# [GIVEN INFORMATION]
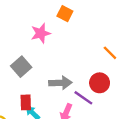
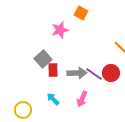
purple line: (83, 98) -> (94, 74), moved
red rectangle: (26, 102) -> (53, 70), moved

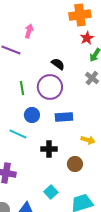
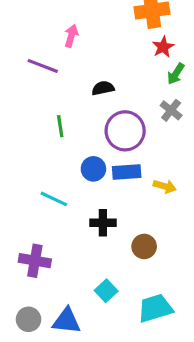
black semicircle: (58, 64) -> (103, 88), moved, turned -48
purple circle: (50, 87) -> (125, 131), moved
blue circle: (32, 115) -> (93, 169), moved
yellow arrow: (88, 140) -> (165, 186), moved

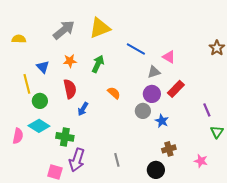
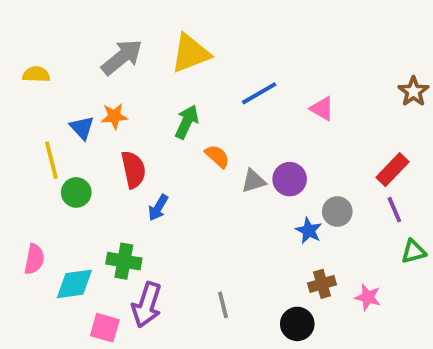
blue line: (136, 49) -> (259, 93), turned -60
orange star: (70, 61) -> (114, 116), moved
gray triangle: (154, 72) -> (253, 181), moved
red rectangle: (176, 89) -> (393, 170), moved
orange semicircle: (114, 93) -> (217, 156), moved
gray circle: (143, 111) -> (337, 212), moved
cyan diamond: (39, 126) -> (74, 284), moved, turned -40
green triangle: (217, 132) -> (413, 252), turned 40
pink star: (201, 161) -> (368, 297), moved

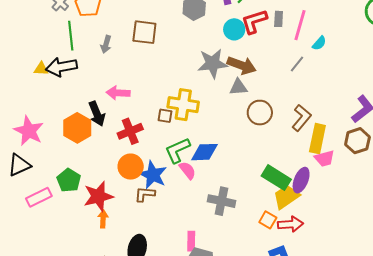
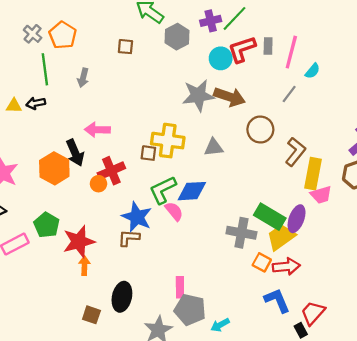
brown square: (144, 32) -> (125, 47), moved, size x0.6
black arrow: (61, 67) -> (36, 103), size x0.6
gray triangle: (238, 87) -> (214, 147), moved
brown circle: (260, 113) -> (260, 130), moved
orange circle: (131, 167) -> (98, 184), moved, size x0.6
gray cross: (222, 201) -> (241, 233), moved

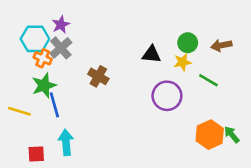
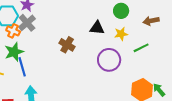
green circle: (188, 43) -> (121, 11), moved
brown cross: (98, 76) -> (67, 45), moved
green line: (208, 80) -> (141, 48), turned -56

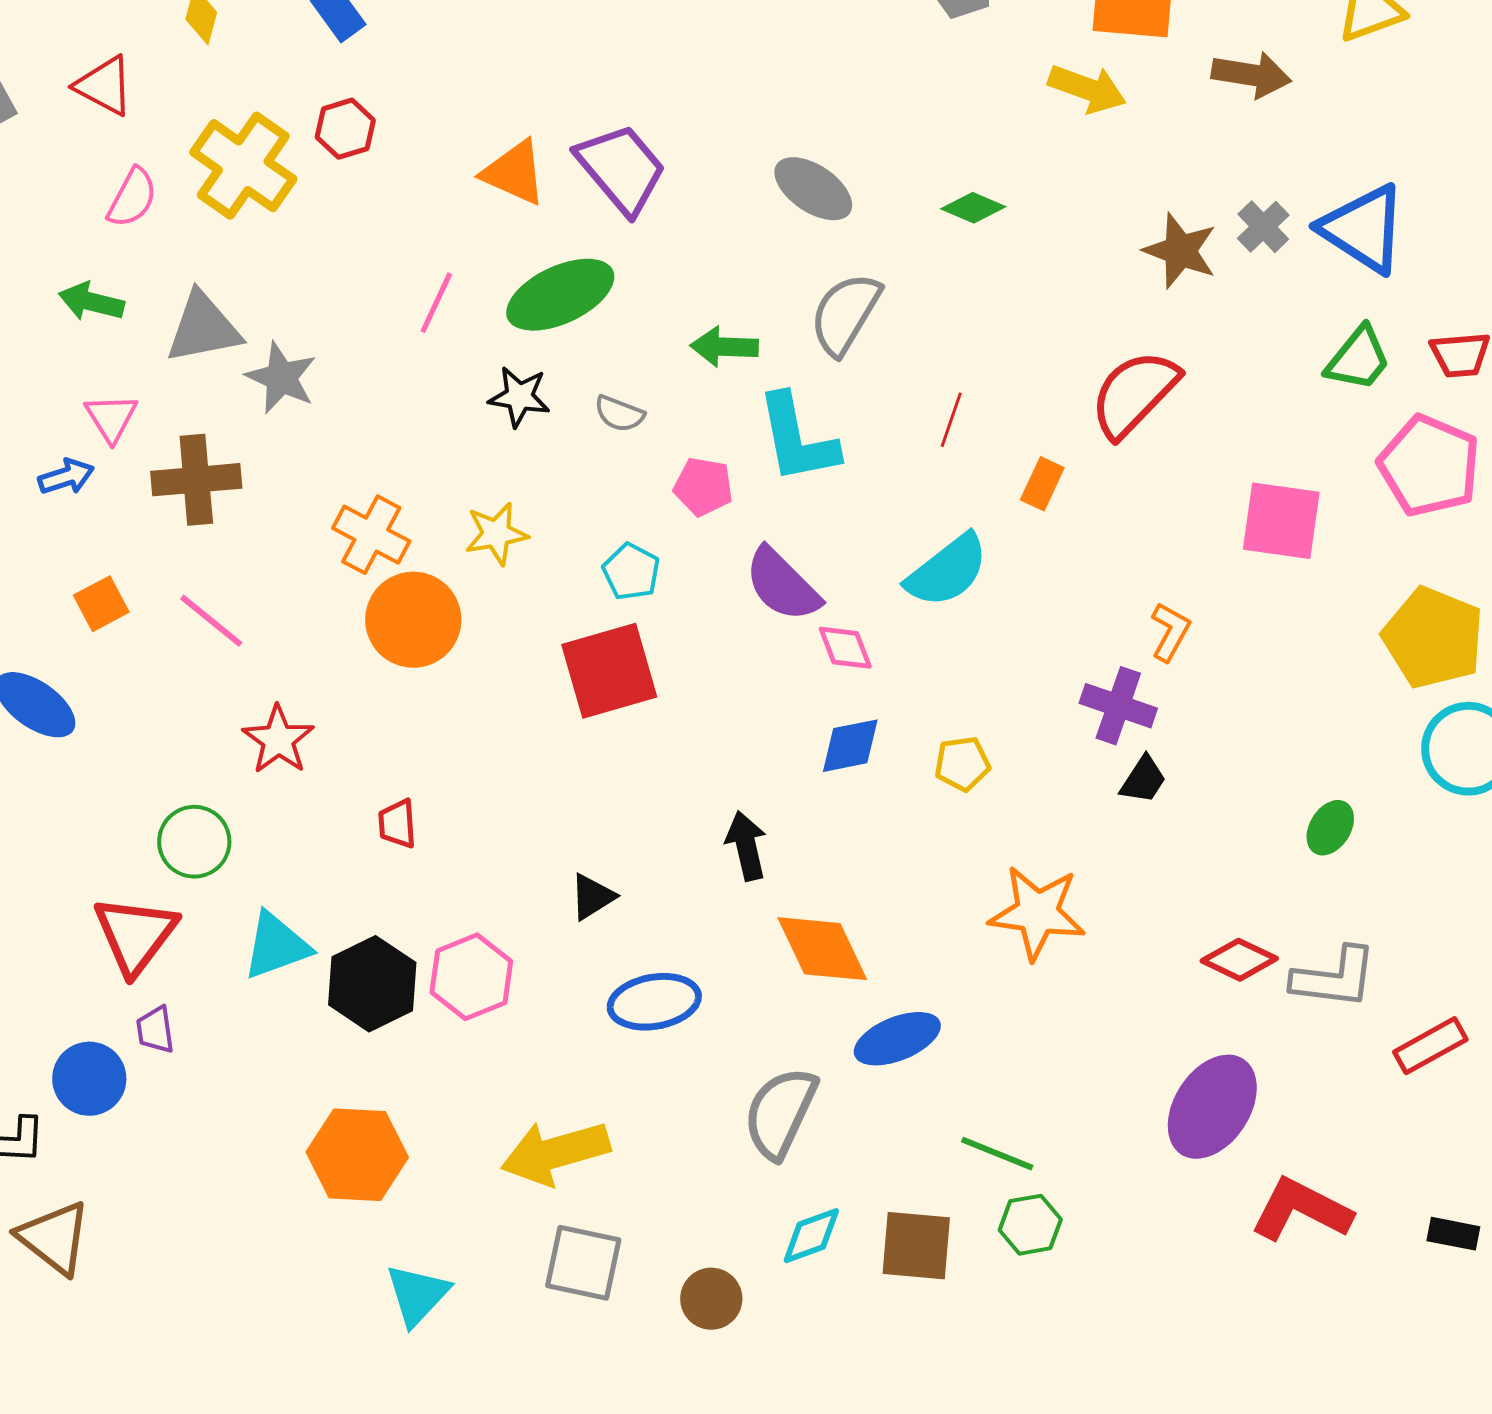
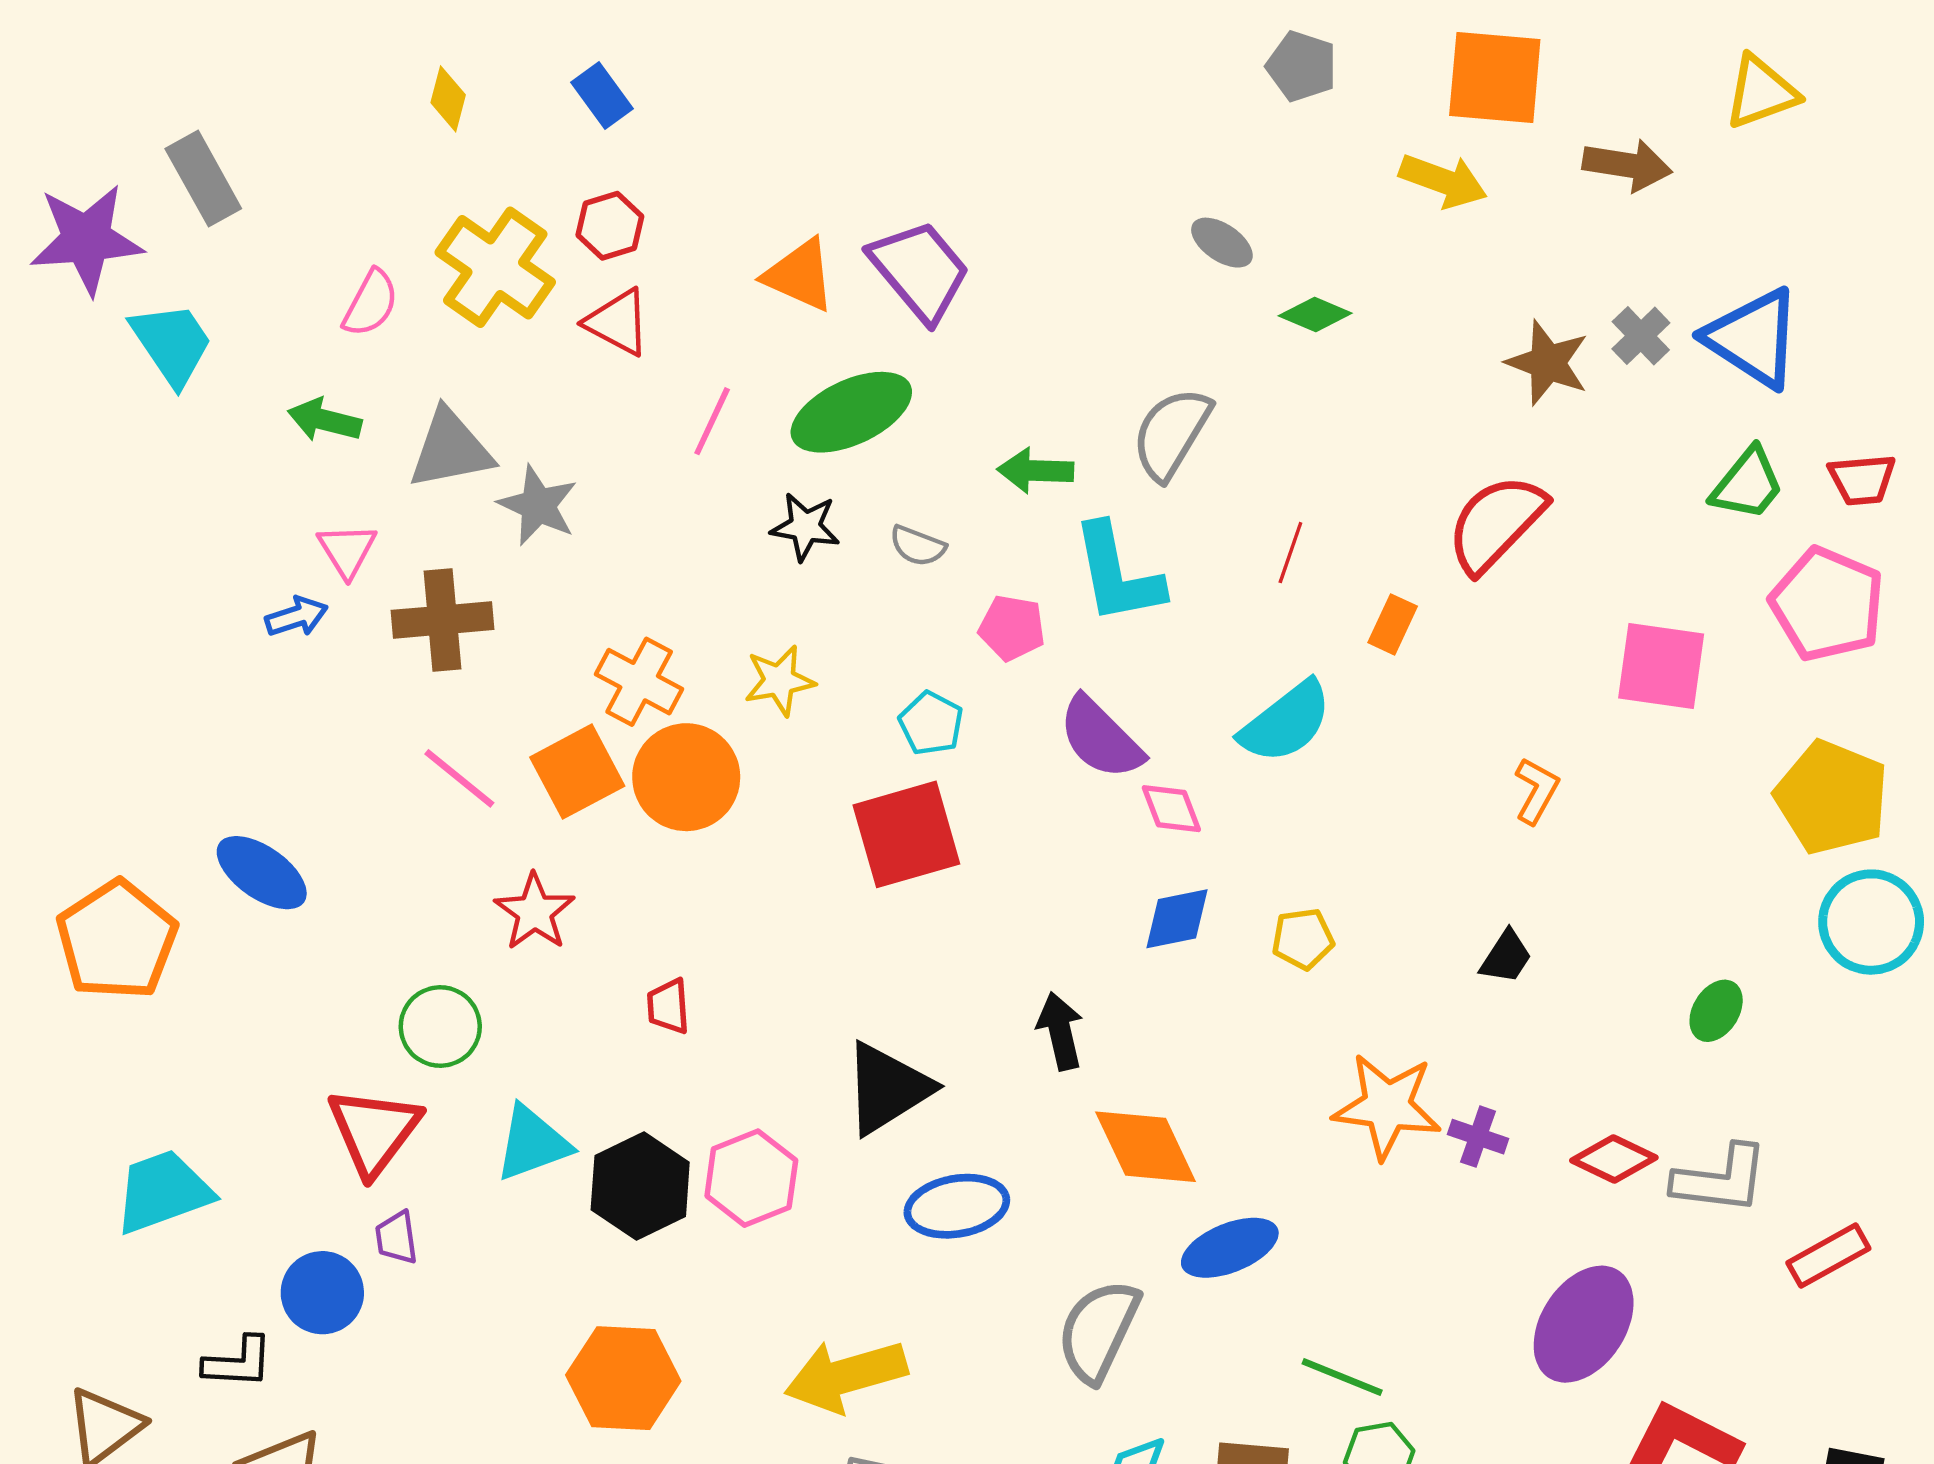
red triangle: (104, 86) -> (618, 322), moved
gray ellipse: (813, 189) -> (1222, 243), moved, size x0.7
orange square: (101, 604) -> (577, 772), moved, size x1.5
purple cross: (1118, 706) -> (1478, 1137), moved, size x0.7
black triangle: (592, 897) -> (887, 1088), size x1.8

# [AIM OF THE EXERCISE]
The response consists of the data above printed line for line, with no pictures.

# [COMPLETED TASK]
purple line: (83, 98) -> (94, 74), moved
red rectangle: (26, 102) -> (53, 70), moved

black semicircle: (58, 64) -> (103, 88), moved, turned -48
purple circle: (50, 87) -> (125, 131), moved
blue circle: (32, 115) -> (93, 169), moved
yellow arrow: (88, 140) -> (165, 186), moved

blue line: (136, 49) -> (259, 93), turned -60
orange star: (70, 61) -> (114, 116), moved
gray triangle: (154, 72) -> (253, 181), moved
red rectangle: (176, 89) -> (393, 170), moved
orange semicircle: (114, 93) -> (217, 156), moved
gray circle: (143, 111) -> (337, 212), moved
cyan diamond: (39, 126) -> (74, 284), moved, turned -40
green triangle: (217, 132) -> (413, 252), turned 40
pink star: (201, 161) -> (368, 297), moved

brown square: (144, 32) -> (125, 47), moved, size x0.6
black arrow: (61, 67) -> (36, 103), size x0.6
gray triangle: (238, 87) -> (214, 147), moved
brown circle: (260, 113) -> (260, 130), moved
orange circle: (131, 167) -> (98, 184), moved, size x0.6
gray cross: (222, 201) -> (241, 233), moved

green circle: (188, 43) -> (121, 11), moved
brown cross: (98, 76) -> (67, 45), moved
green line: (208, 80) -> (141, 48), turned -56

red triangle: (104, 86) -> (618, 322), moved
gray ellipse: (813, 189) -> (1222, 243), moved, size x0.7
orange square: (101, 604) -> (577, 772), moved, size x1.5
purple cross: (1118, 706) -> (1478, 1137), moved, size x0.7
black triangle: (592, 897) -> (887, 1088), size x1.8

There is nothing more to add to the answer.